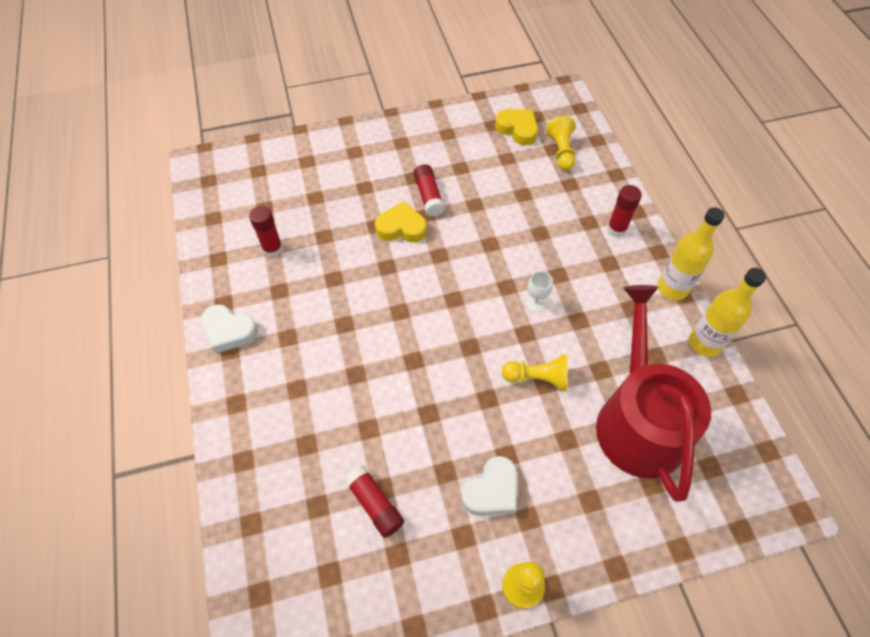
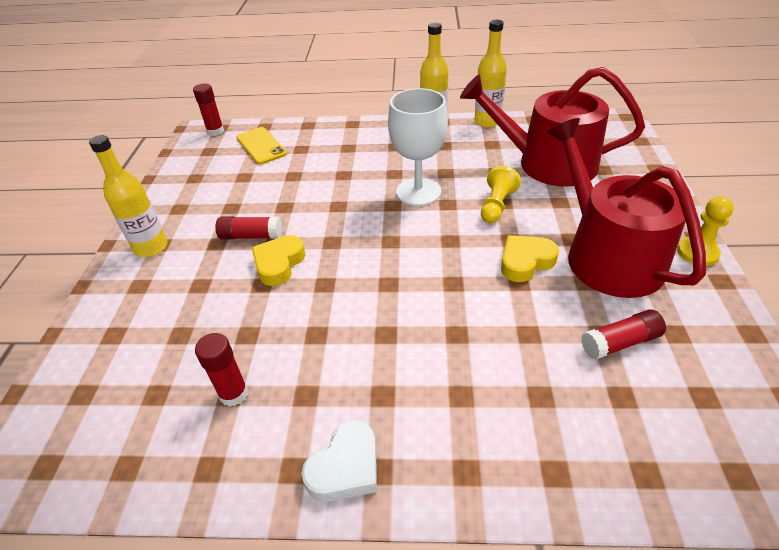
camera: 70 degrees left, 15 degrees down
(396, 139) = (151, 247): none -> yellow bottle
(492, 490) = (606, 254): white heart -> red watering can
(517, 129) = (214, 164): yellow heart -> yellow heart (525, 262)
(535, 303) = (418, 192): white goblet -> white goblet, size x2.39
(561, 151) = (261, 146): yellow pawn -> yellow phone
(616, 229) = (363, 136): red glue stick -> red glue stick (215, 131)

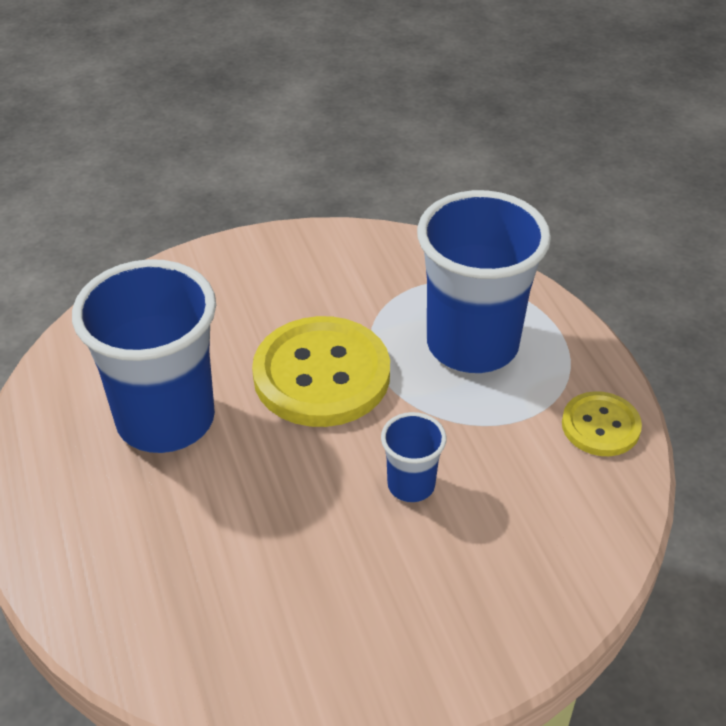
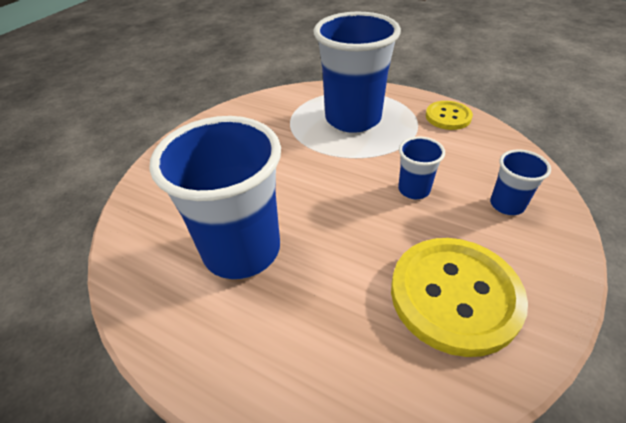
camera: 40 degrees left, 0 degrees up
(321, 375) = (301, 172): yellow button -> yellow button (454, 295)
(489, 581) = (507, 205): none -> blue cup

[THE TASK]: Return only the line with "(517, 129) = (214, 164): yellow" and the lines after it up to the end of the records, exact and free of pictures.

[SOLUTION FOR THIS EXERCISE]:
(517, 129) = (214, 164): yellow heart -> yellow heart (525, 262)
(535, 303) = (418, 192): white goblet -> white goblet, size x2.39
(561, 151) = (261, 146): yellow pawn -> yellow phone
(616, 229) = (363, 136): red glue stick -> red glue stick (215, 131)

camera: 40 degrees left, 0 degrees up
(321, 375) = (301, 172): yellow button -> yellow button (454, 295)
(489, 581) = (507, 205): none -> blue cup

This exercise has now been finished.